What you have to do: Return only the number of lines in the material below holding the string "purple".

####################

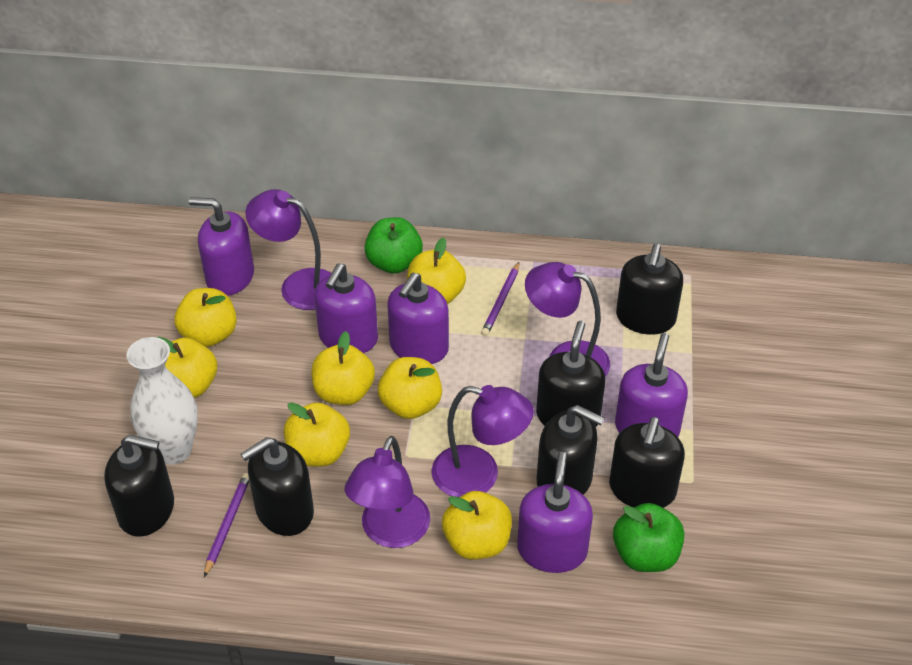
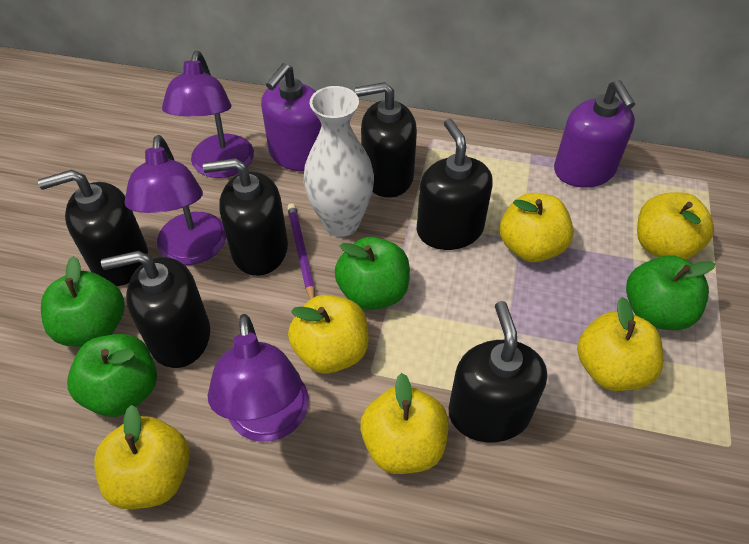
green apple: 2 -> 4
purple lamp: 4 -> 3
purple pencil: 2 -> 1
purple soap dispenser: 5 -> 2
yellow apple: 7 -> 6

####################

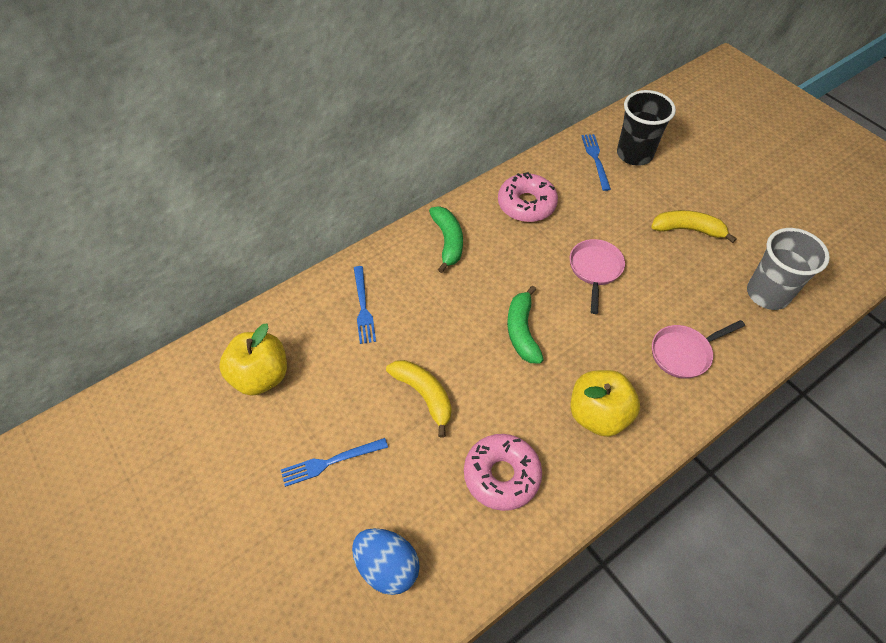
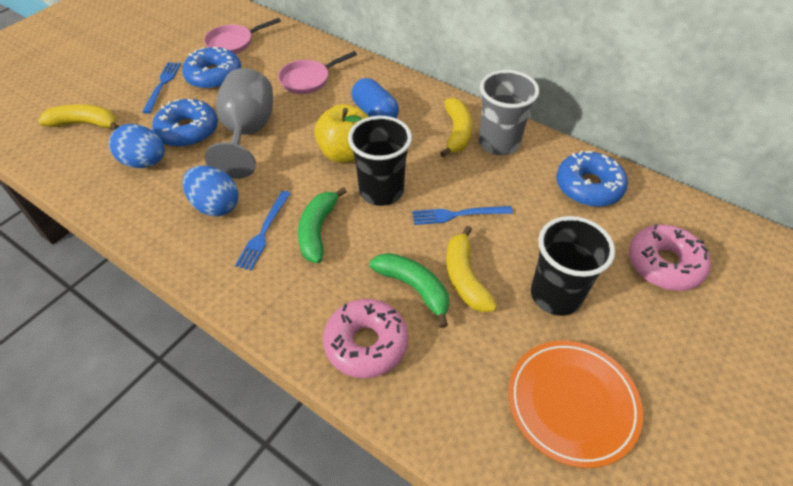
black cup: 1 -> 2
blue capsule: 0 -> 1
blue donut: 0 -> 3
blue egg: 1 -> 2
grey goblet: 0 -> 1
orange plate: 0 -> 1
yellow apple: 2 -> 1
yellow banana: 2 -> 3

####################

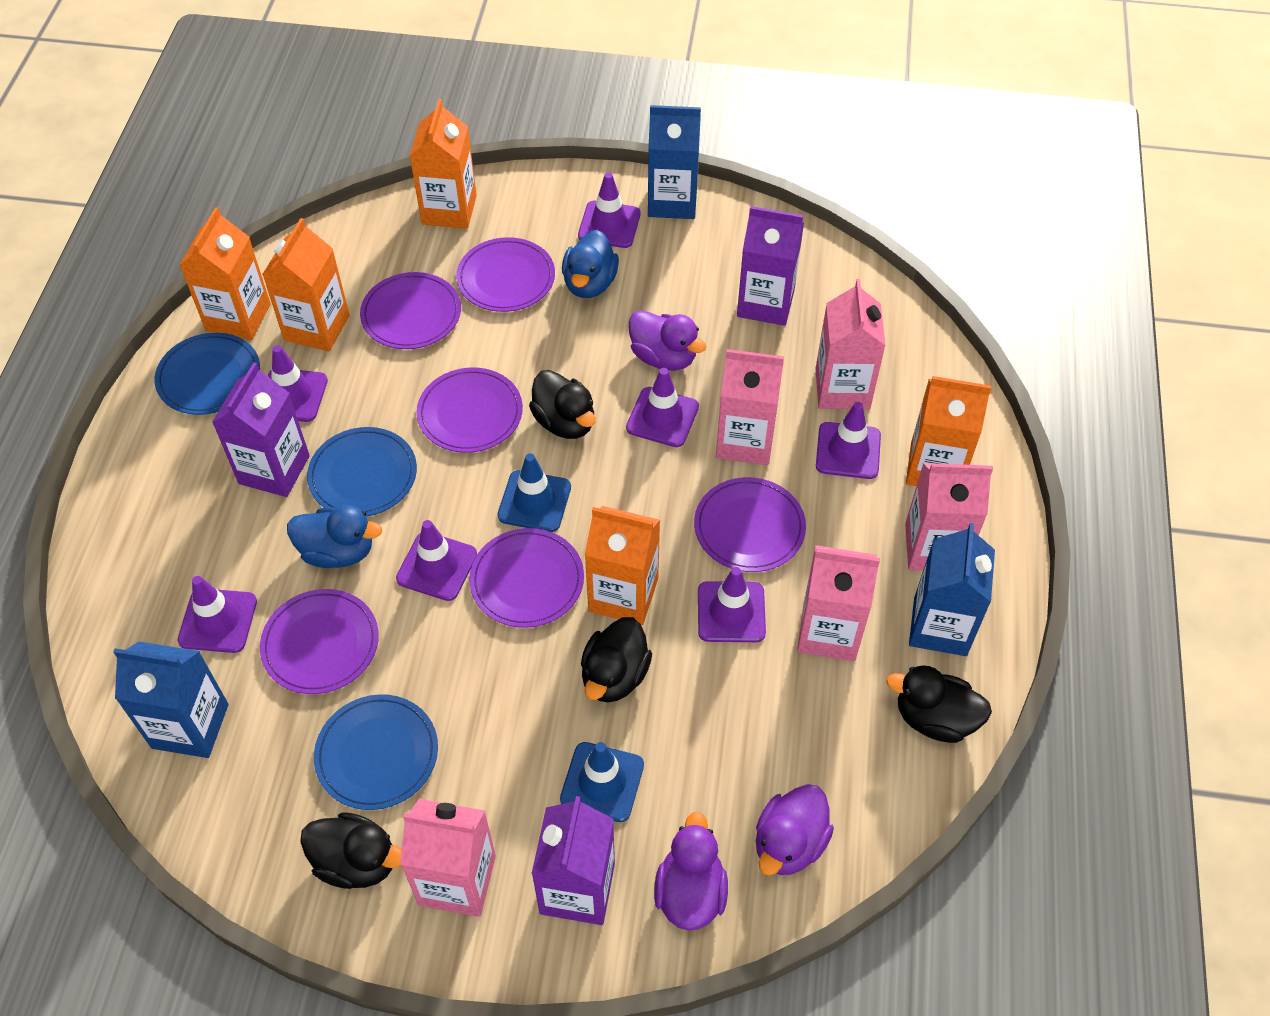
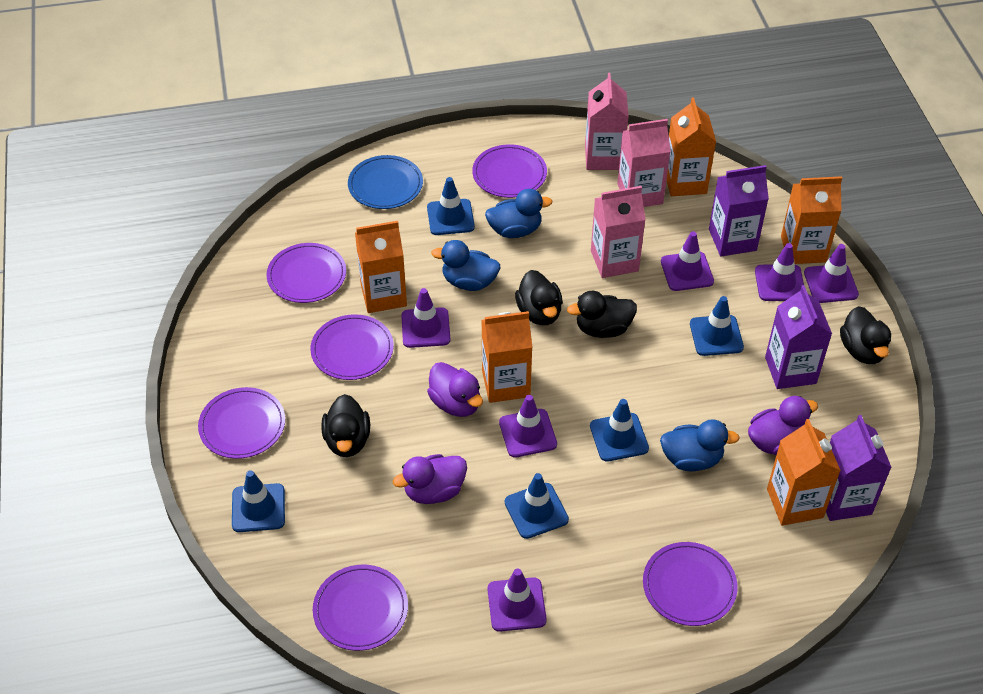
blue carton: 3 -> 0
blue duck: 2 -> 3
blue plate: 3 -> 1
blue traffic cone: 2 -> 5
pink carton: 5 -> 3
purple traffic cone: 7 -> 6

####################

Problem solution: 4